MATERIAL FOR THIS TASK section start

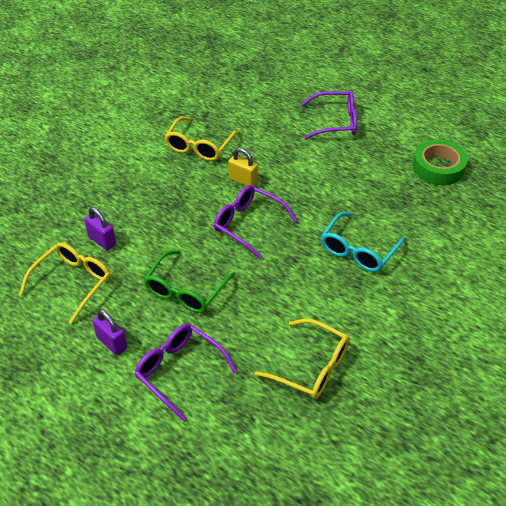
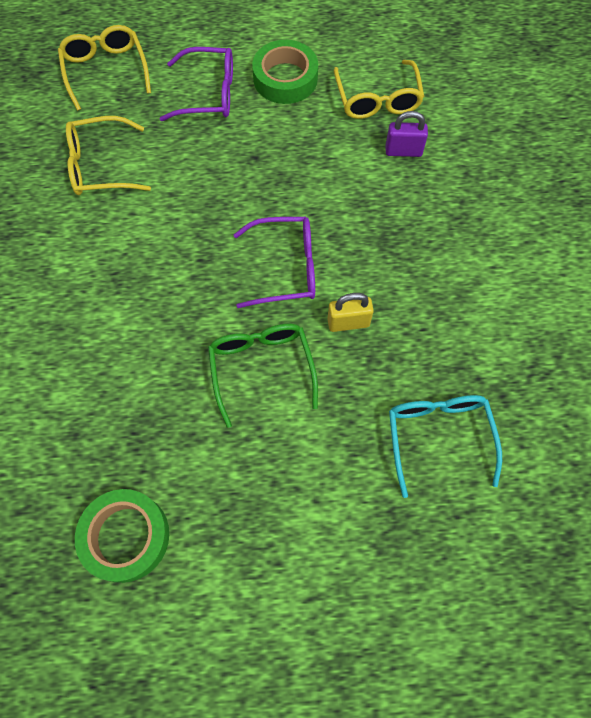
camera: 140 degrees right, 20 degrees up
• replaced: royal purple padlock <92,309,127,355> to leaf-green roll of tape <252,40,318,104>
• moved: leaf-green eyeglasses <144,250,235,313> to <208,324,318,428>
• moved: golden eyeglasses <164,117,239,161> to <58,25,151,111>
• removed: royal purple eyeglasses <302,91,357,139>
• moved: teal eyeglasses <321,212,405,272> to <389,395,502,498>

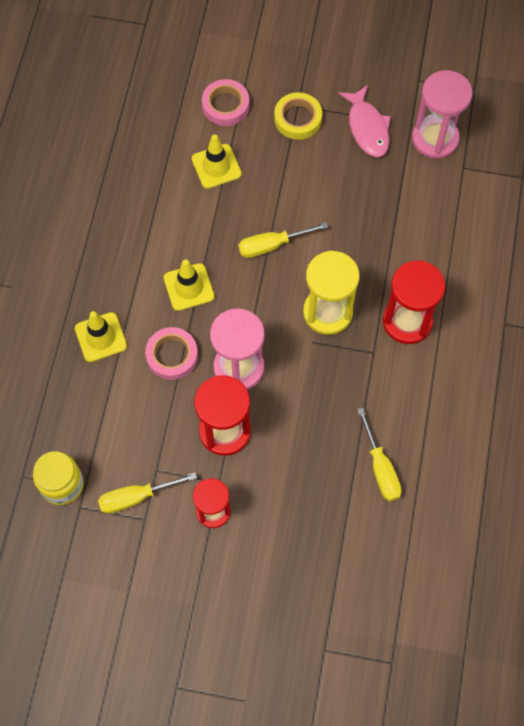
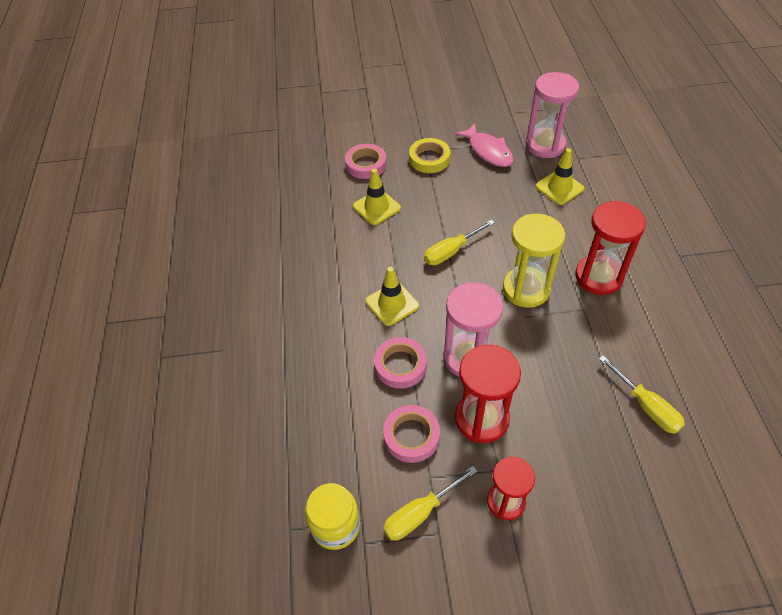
camera: 15 degrees left, 15 degrees down
• moved: golden safety cone <75,311,127,362> to <535,148,584,205>
• added: pink roll of tape <383,405,440,463>

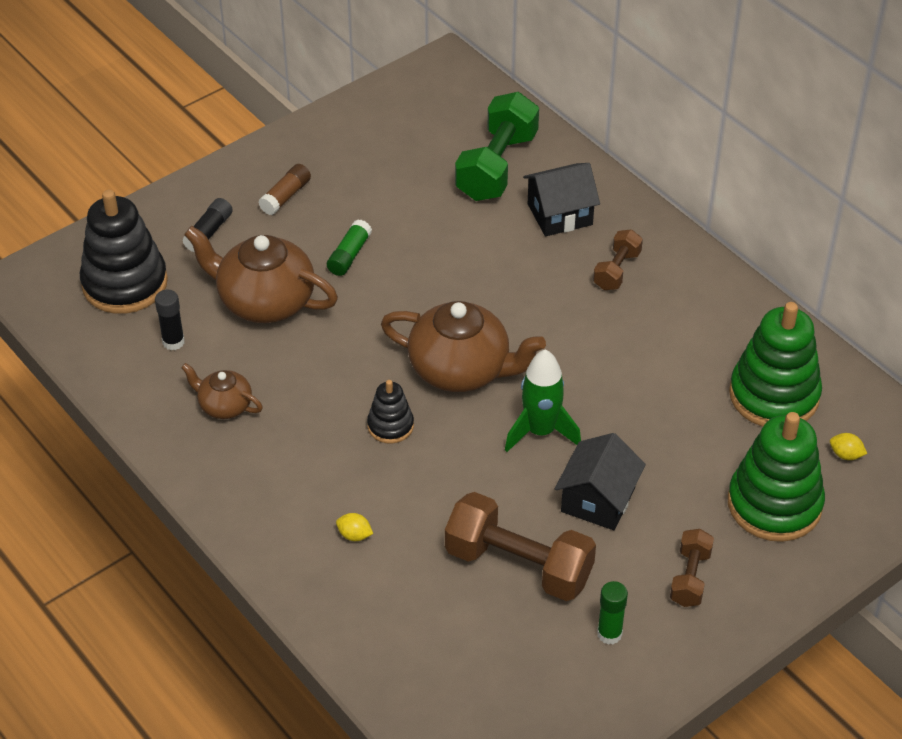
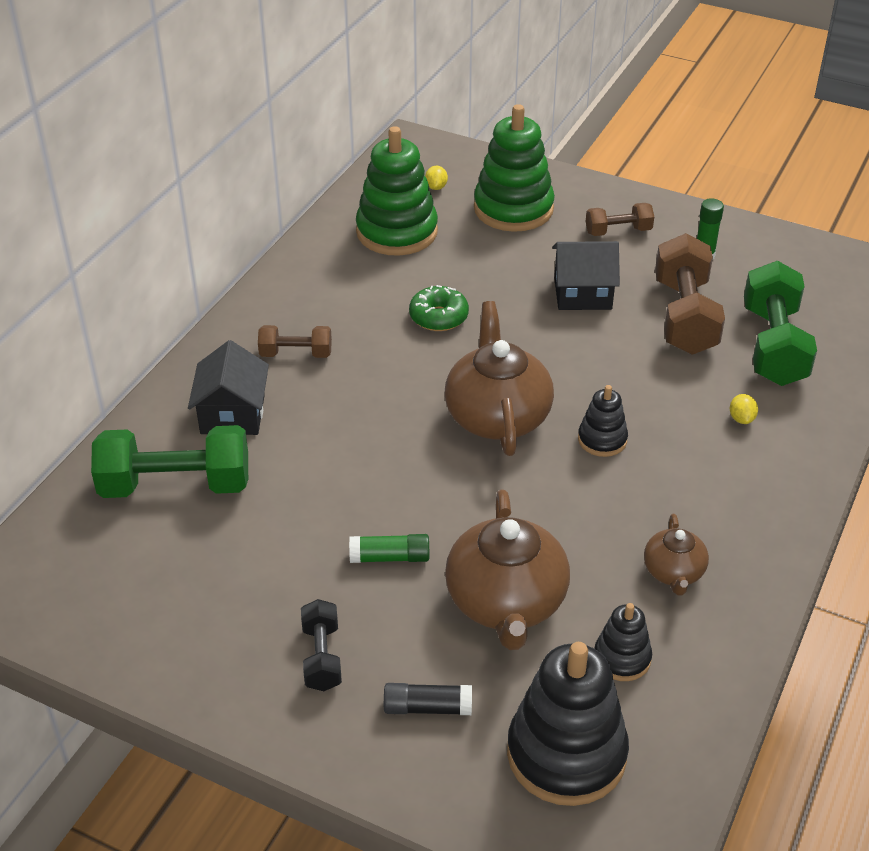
camera: 115 degrees left, 5 degrees down
• replaced: black glue <155,289,185,350> to black stacking toy <594,603,652,681>
• replaced: dark brown glue <258,164,311,215> to black free weight <301,599,342,691>
• removed: leaf-green rocket <505,349,581,452>
• turned: black cottage <523,163,600,236> = <188,340,269,435> 45 degrees clockwise
• added: leaf-green donut <409,285,469,331>
• added: leaf-green free weight <744,261,817,386>

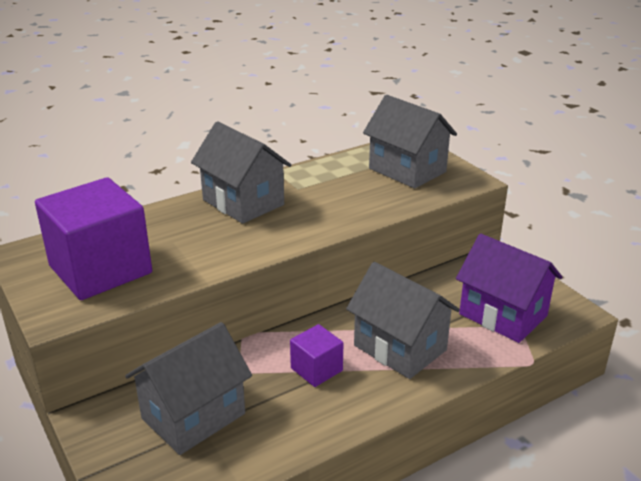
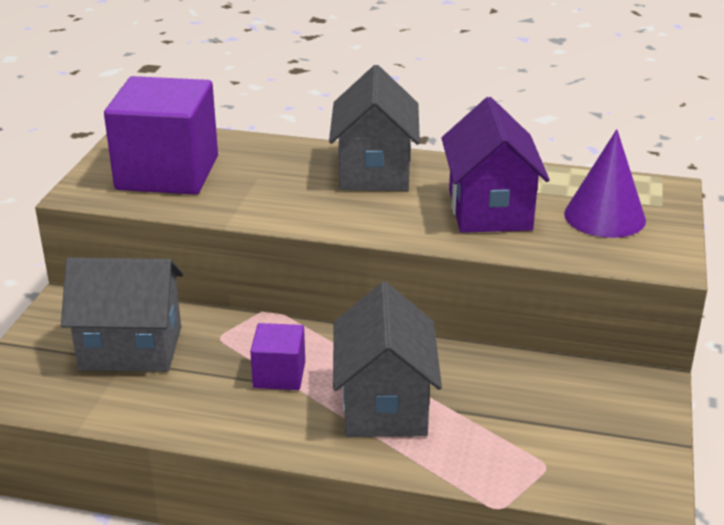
camera: 45 degrees right, 0 degrees up
• replaced: gray cottage <363,95,457,189> to royal purple cone <564,129,646,238>
• moved: royal purple cottage <456,234,562,343> to <441,97,550,233>

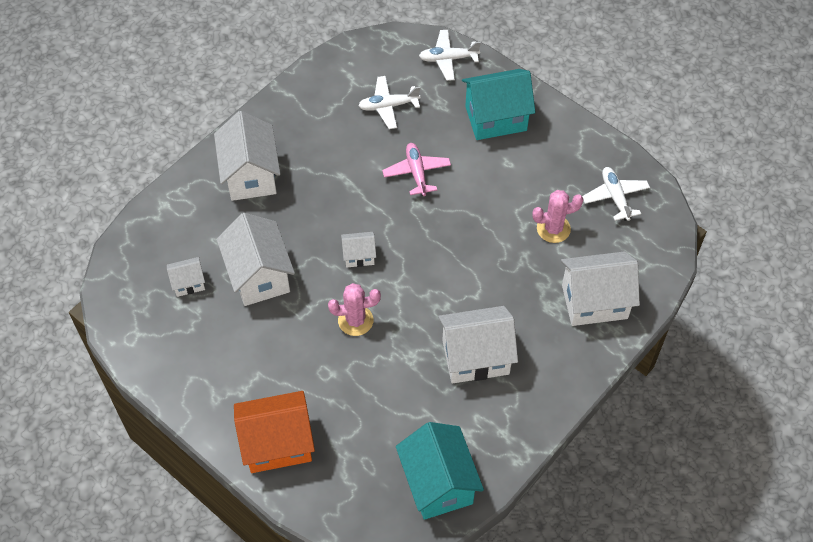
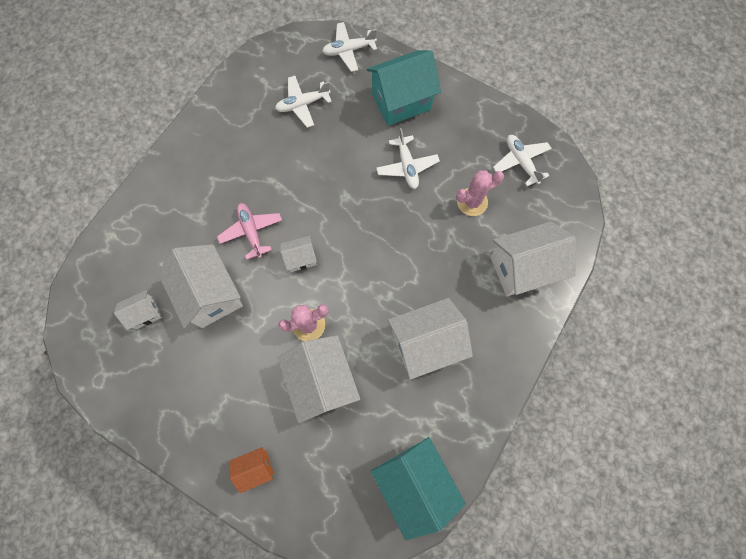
camera: 10 degrees left, 15 degrees up
• moved: pure white cottage <214,111,280,201> to <278,335,360,423>
• resized: orange cottage <234,391,315,473> = <230,447,274,493> x0.50
• moved: pink aeroplane <382,143,451,196> to <217,203,282,260>
• added: pure white aeroplane <376,128,440,189>

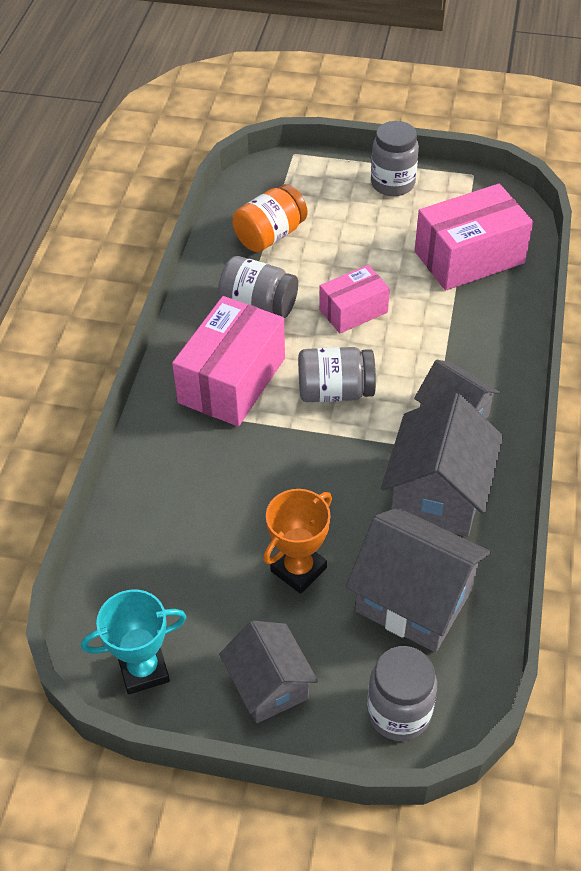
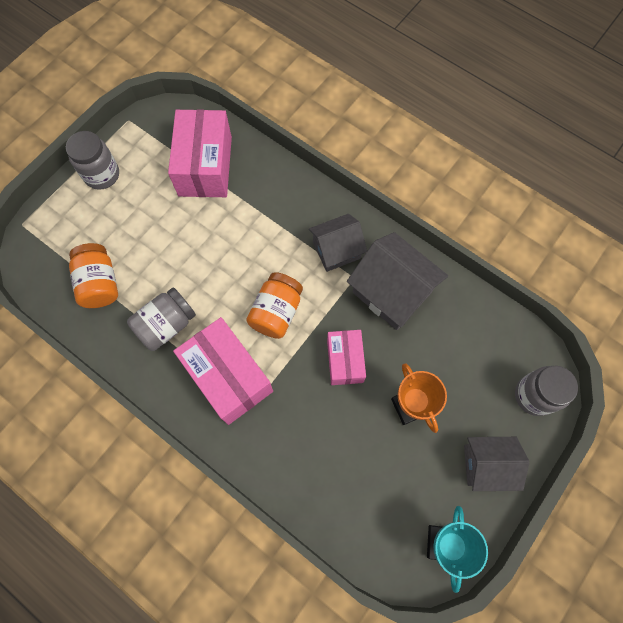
camera: 65 degrees left, 20 degrees up
• recoloured: gray jar <298,347,376,402> to orange jar <246,272,303,339>
• moved: pink parcel <319,265,390,333> to <327,330,366,385>
• removed: gray cottage <346,507,491,652>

MATERIAL FOR THIS TASK section end

▸ EXERCISE BRIEF: Exactly as written, set down the lines from the line holding "purple cone <564,129,646,238>" to the last line of the data, both ends included, pictures excluded.

▸ SOLUTION BELOW:
• replaced: gray cottage <363,95,457,189> to royal purple cone <564,129,646,238>
• moved: royal purple cottage <456,234,562,343> to <441,97,550,233>

camera: 10 degrees left, 15 degrees up
• moved: pure white cottage <214,111,280,201> to <278,335,360,423>
• resized: orange cottage <234,391,315,473> = <230,447,274,493> x0.50
• moved: pink aeroplane <382,143,451,196> to <217,203,282,260>
• added: pure white aeroplane <376,128,440,189>

camera: 65 degrees left, 20 degrees up
• recoloured: gray jar <298,347,376,402> to orange jar <246,272,303,339>
• moved: pink parcel <319,265,390,333> to <327,330,366,385>
• removed: gray cottage <346,507,491,652>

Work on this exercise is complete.